In which lines of the data does the string "yellow" appear? Copy every one.

Stored data:
↓↓↓

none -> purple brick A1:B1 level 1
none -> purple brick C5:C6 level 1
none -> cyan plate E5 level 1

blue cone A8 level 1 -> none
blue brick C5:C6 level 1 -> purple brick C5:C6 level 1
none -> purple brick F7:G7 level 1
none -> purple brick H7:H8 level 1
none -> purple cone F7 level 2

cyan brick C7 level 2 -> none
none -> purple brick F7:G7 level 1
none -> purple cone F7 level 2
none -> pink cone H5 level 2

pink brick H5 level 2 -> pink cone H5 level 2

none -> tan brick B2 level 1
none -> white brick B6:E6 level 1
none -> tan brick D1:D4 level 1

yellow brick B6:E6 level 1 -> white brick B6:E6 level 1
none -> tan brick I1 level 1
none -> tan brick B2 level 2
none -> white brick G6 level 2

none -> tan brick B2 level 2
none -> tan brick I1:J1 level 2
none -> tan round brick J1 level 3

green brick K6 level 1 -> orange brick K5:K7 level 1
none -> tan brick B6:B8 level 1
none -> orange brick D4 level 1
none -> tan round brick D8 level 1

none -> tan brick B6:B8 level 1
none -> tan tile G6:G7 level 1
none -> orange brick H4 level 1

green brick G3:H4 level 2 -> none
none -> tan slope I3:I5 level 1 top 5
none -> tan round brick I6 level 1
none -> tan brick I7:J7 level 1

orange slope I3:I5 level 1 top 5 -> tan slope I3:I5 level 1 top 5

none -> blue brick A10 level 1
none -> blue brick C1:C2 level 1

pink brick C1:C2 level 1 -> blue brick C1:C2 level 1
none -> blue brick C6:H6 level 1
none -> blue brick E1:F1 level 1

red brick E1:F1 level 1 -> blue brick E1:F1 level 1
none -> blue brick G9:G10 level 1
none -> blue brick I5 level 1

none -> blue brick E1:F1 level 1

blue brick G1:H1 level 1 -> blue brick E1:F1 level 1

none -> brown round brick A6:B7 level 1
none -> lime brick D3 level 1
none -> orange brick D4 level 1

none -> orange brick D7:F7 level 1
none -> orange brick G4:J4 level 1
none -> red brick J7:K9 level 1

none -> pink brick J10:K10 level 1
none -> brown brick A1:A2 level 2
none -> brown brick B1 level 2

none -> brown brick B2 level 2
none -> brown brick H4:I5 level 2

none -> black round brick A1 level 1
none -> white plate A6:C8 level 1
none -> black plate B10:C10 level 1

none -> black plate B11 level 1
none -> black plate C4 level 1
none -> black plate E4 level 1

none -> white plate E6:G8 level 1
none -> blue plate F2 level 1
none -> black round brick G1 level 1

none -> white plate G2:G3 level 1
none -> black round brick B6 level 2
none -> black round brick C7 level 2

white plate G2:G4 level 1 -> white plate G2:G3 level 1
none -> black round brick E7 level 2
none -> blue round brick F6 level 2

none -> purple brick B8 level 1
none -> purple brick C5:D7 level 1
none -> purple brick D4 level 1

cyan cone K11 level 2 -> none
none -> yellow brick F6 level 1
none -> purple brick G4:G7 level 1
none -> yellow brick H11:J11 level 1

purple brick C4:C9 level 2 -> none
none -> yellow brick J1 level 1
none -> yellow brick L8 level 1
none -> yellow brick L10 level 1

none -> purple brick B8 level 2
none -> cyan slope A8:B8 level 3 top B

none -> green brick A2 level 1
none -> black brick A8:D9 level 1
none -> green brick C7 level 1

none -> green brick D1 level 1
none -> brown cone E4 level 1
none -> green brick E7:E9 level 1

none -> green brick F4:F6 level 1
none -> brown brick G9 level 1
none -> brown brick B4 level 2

↑↑↑

RESPONSE BELOW:
yellow brick B6:E6 level 1 -> white brick B6:E6 level 1
none -> yellow brick F6 level 1
none -> yellow brick H11:J11 level 1
none -> yellow brick J1 level 1
none -> yellow brick L8 level 1
none -> yellow brick L10 level 1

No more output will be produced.